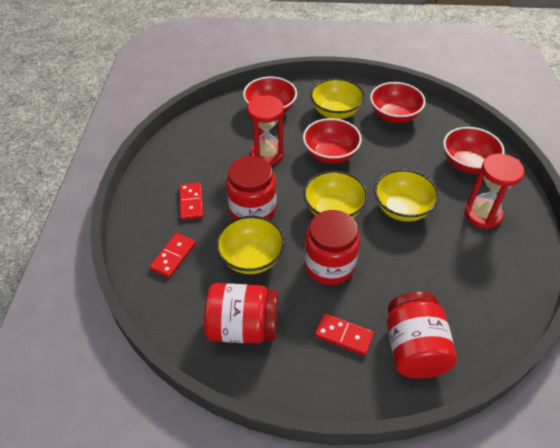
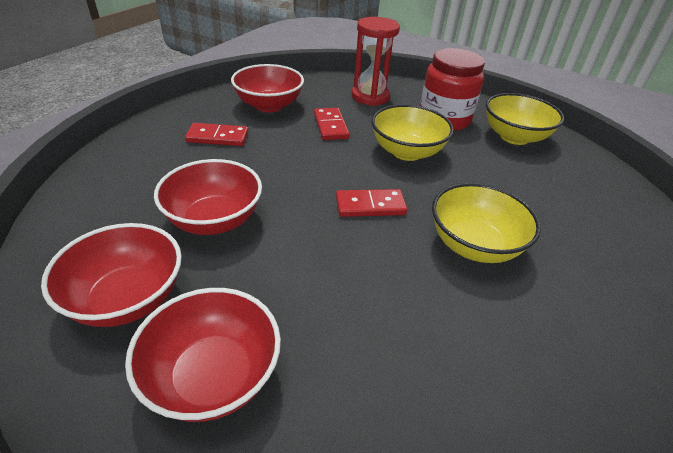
red hourglass: 2 -> 1
red jar: 4 -> 1
yellow bowl: 4 -> 3

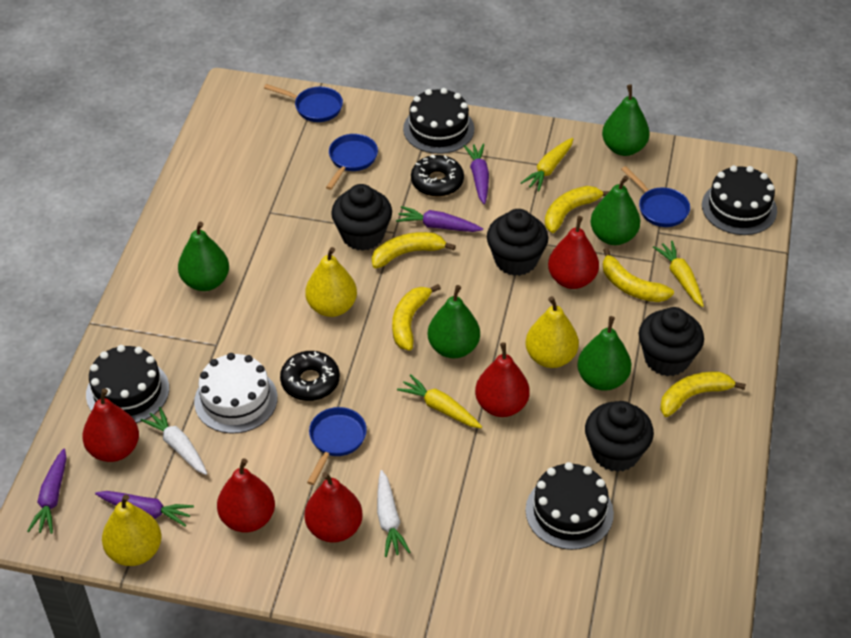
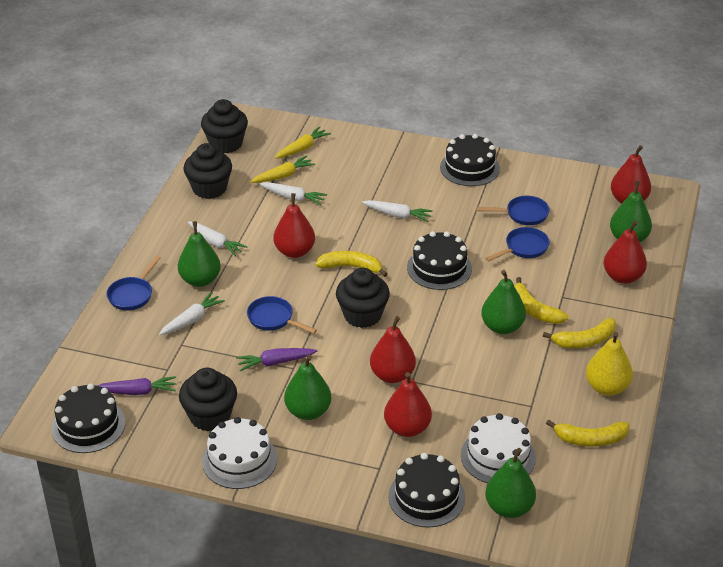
black donut: 2 -> 0
purple carrot: 4 -> 2
white cake: 1 -> 2
white carrot: 2 -> 4
yellow banana: 5 -> 4
yellow carrot: 3 -> 2
yellow pear: 3 -> 1

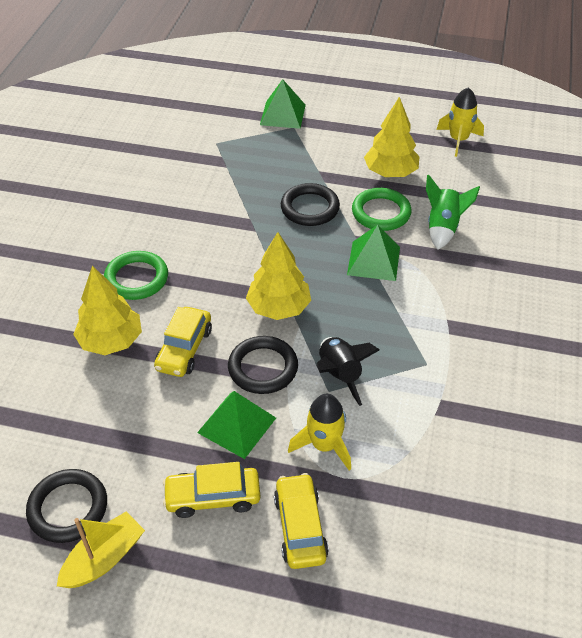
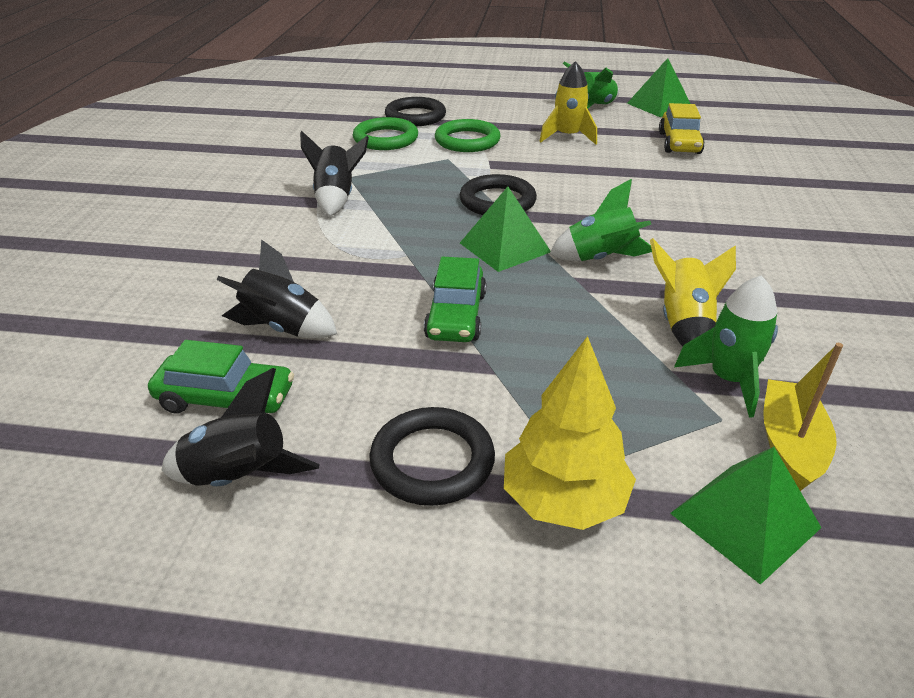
black rocket: 1 -> 3
green car: 0 -> 2
green rocket: 1 -> 3
yellow car: 3 -> 1
yellow tree: 3 -> 1

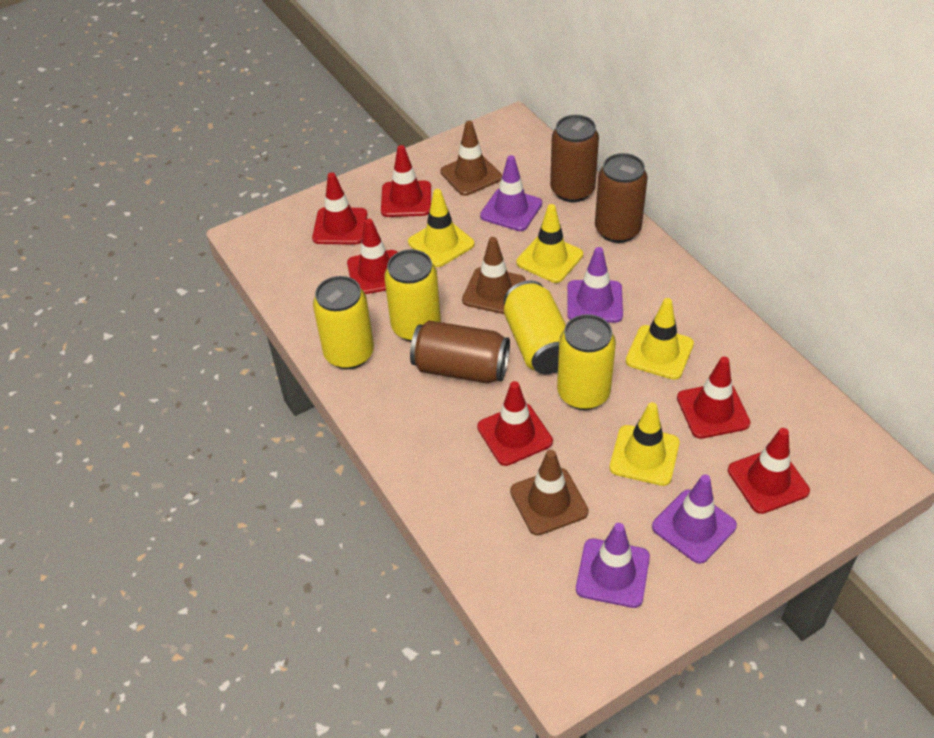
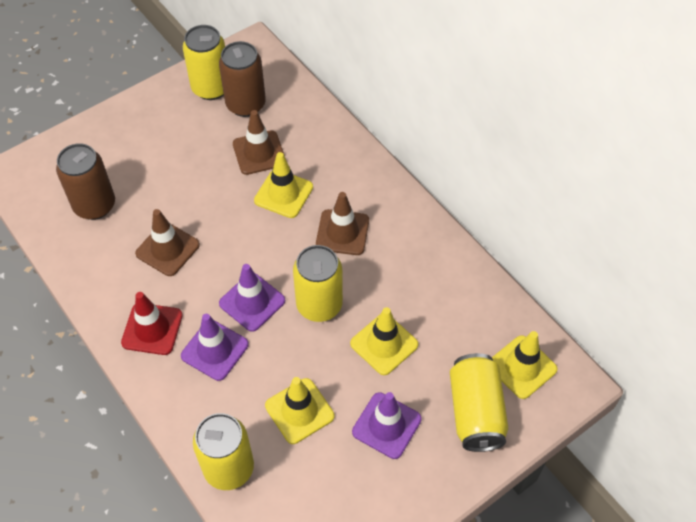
brown can: 3 -> 2
purple traffic cone: 4 -> 3
red traffic cone: 6 -> 1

◆ EXERCISE AIM ◆
All of the material should be reproduced exactly, apart from the pictures.

◆ TASK RESULT ◆
red hourglass: 2 -> 1
red jar: 4 -> 1
yellow bowl: 4 -> 3

black donut: 2 -> 0
purple carrot: 4 -> 2
white cake: 1 -> 2
white carrot: 2 -> 4
yellow banana: 5 -> 4
yellow carrot: 3 -> 2
yellow pear: 3 -> 1

black rocket: 1 -> 3
green car: 0 -> 2
green rocket: 1 -> 3
yellow car: 3 -> 1
yellow tree: 3 -> 1

brown can: 3 -> 2
purple traffic cone: 4 -> 3
red traffic cone: 6 -> 1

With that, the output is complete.